**Task to carry out:** Exactly and only the lines below from the one containing "none -> cyan plate A1:B2 level 1" down to the one containing "cyan round brick" are wanted, both included; please exclude every picture.

***

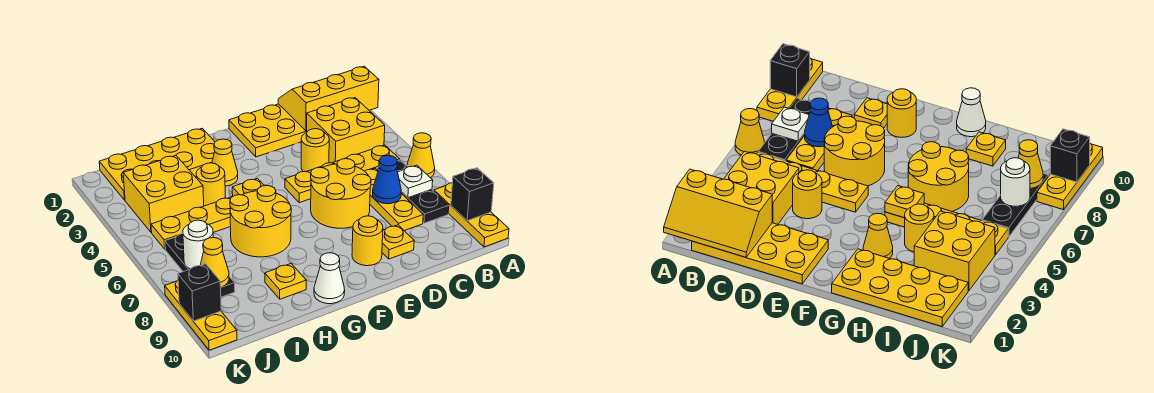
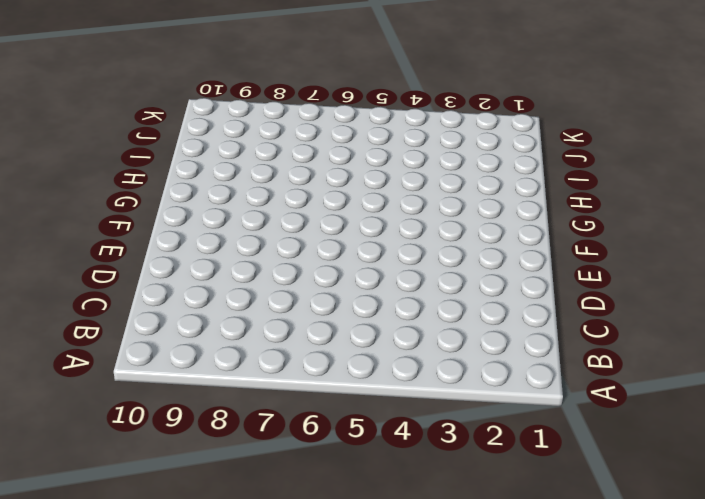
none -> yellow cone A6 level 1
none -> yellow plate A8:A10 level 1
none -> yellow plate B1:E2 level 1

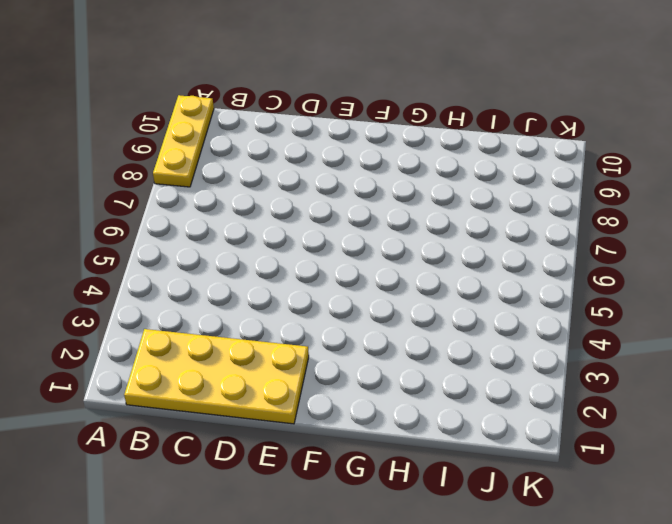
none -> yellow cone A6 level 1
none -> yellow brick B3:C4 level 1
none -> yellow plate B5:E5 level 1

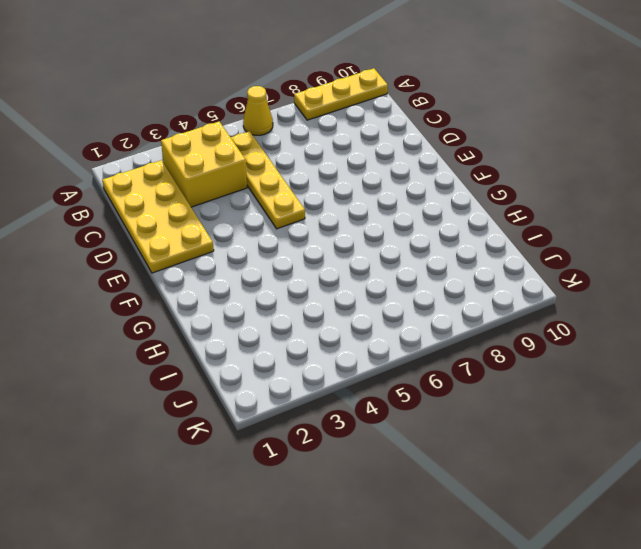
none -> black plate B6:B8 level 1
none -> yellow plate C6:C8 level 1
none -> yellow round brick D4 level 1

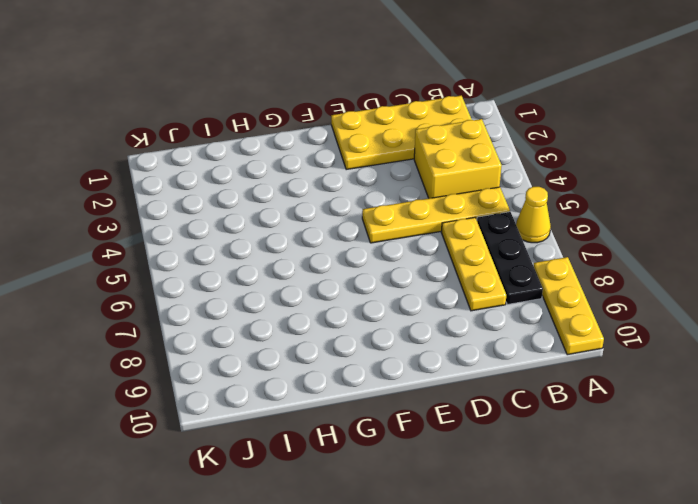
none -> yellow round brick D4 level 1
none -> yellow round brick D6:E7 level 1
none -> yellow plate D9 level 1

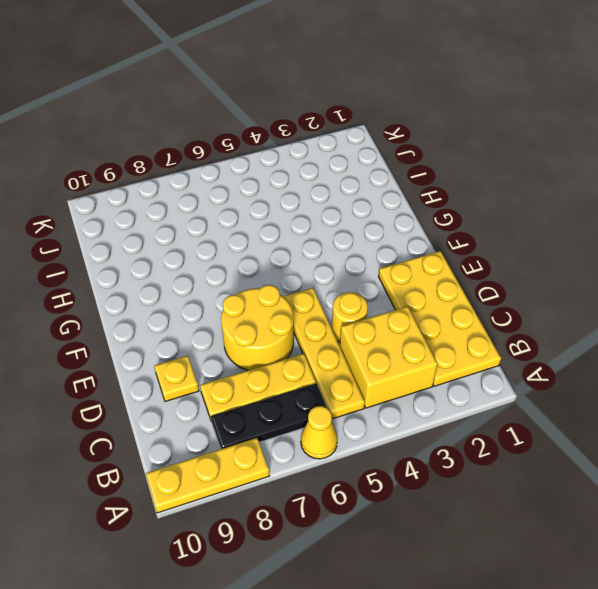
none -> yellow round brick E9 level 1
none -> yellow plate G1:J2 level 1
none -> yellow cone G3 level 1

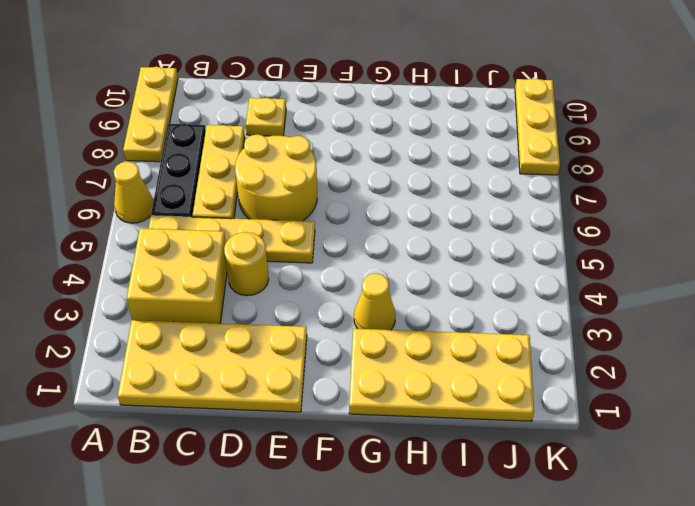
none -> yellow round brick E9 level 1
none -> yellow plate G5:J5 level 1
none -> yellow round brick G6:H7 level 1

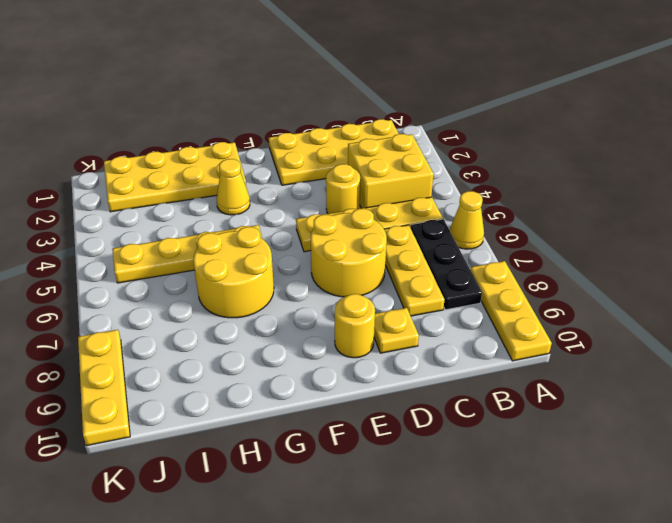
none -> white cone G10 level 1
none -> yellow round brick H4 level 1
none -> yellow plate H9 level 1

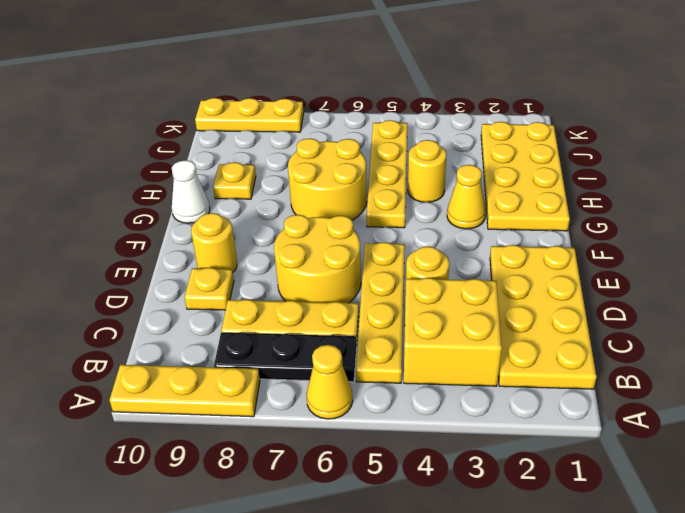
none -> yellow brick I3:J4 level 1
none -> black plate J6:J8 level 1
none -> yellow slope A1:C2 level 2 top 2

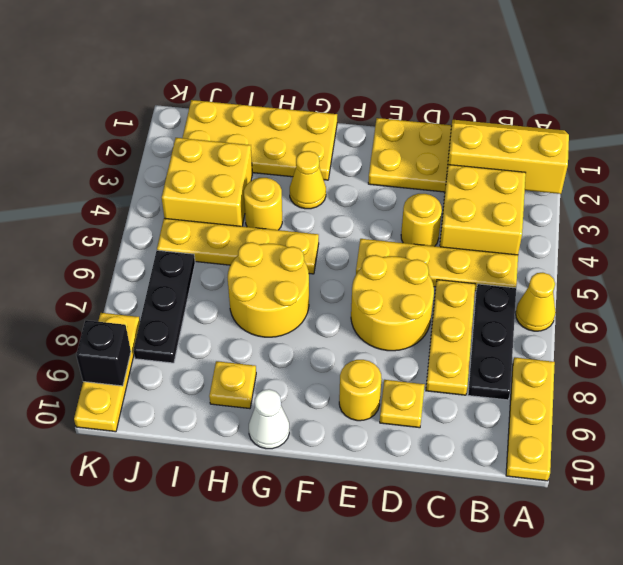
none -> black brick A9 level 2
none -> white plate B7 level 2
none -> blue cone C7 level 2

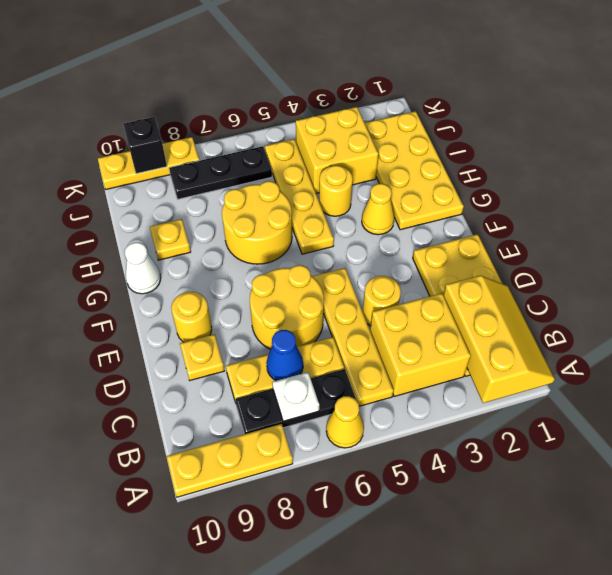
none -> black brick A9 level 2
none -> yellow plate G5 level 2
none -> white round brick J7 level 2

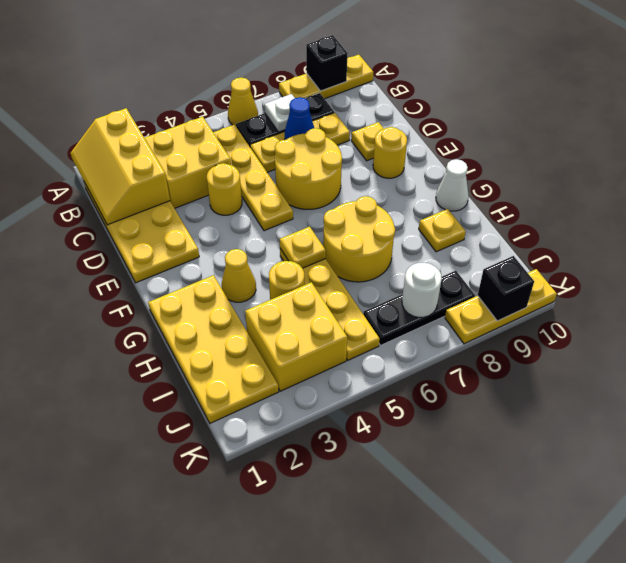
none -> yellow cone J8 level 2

***

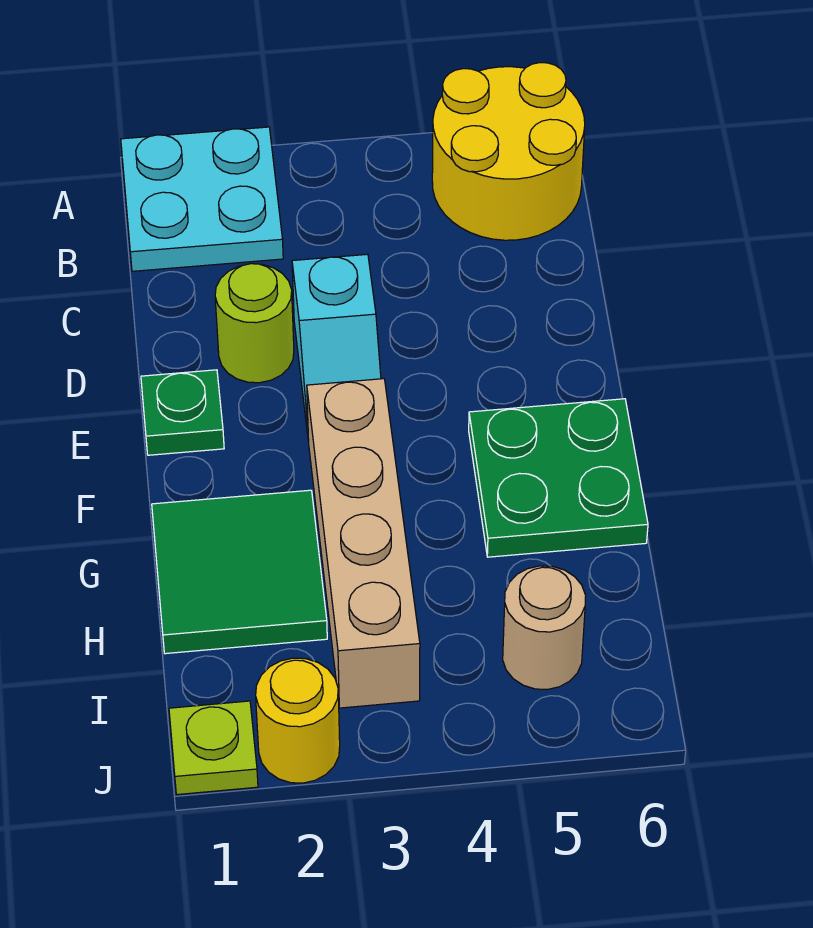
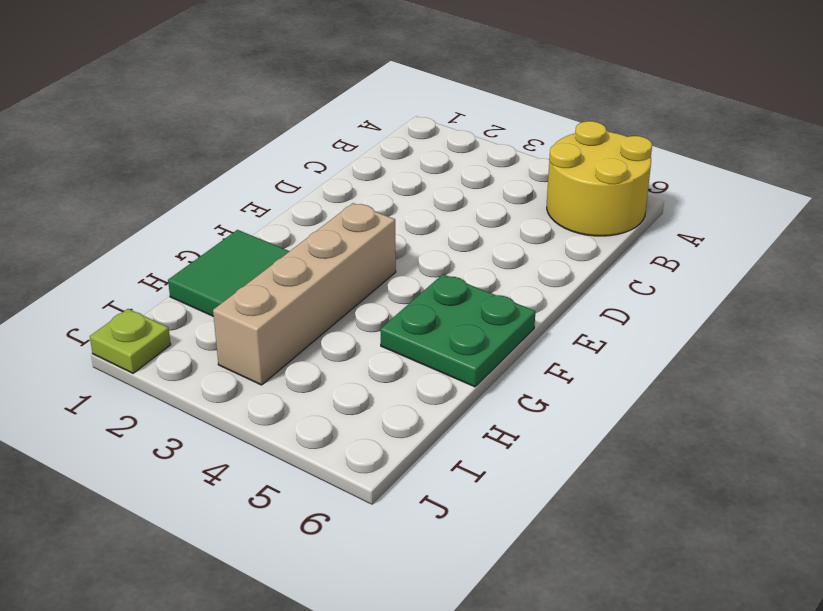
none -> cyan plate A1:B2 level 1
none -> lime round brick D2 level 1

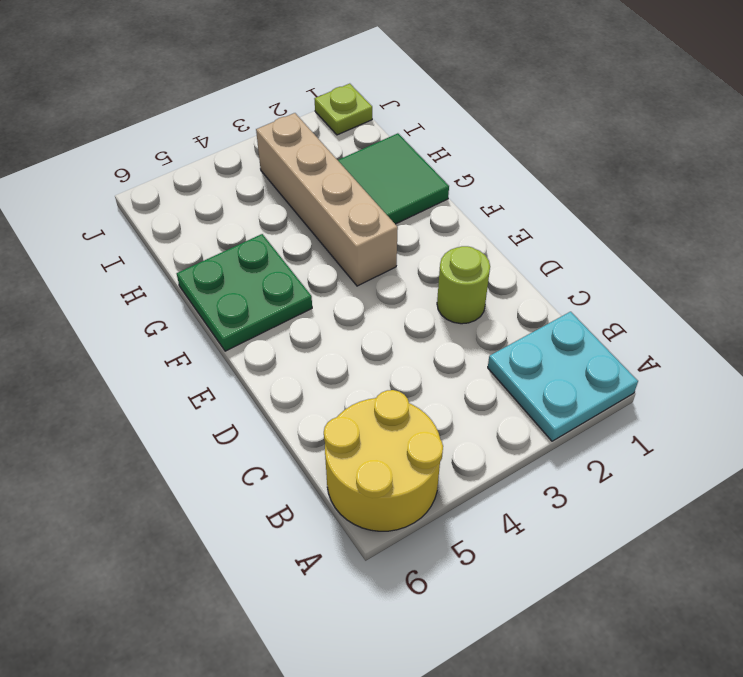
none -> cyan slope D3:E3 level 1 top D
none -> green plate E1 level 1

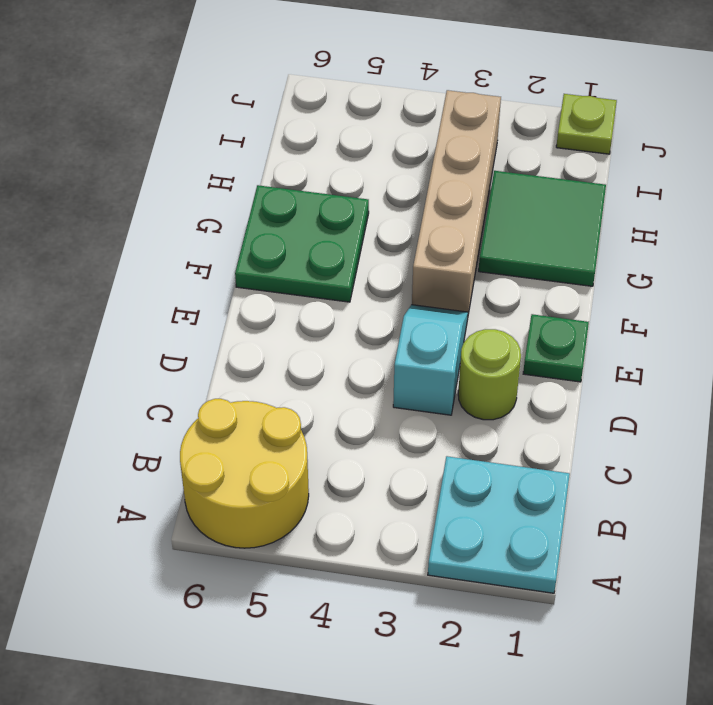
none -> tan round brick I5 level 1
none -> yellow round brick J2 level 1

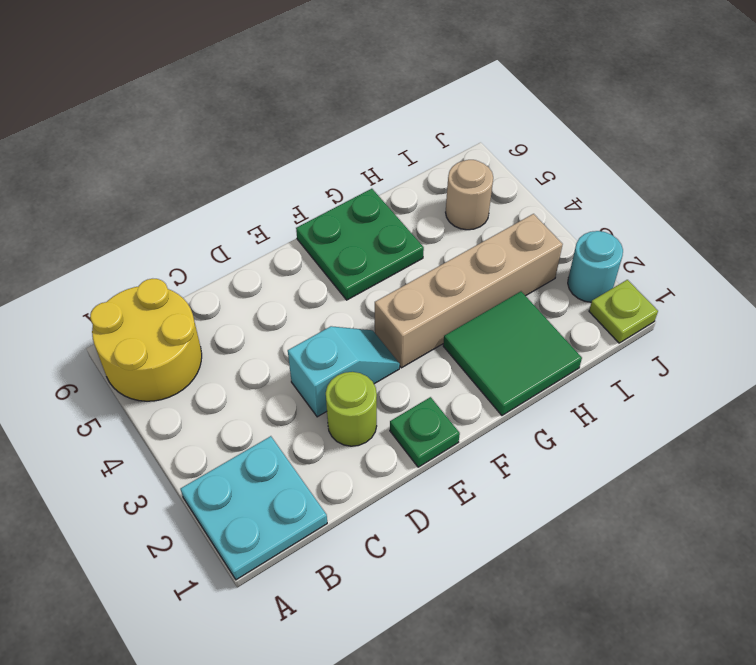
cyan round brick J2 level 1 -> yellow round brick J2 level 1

***

**Result for this exercise:**
none -> cyan plate A1:B2 level 1
none -> lime round brick D2 level 1

none -> cyan slope D3:E3 level 1 top D
none -> green plate E1 level 1

none -> tan round brick I5 level 1
none -> yellow round brick J2 level 1

cyan round brick J2 level 1 -> yellow round brick J2 level 1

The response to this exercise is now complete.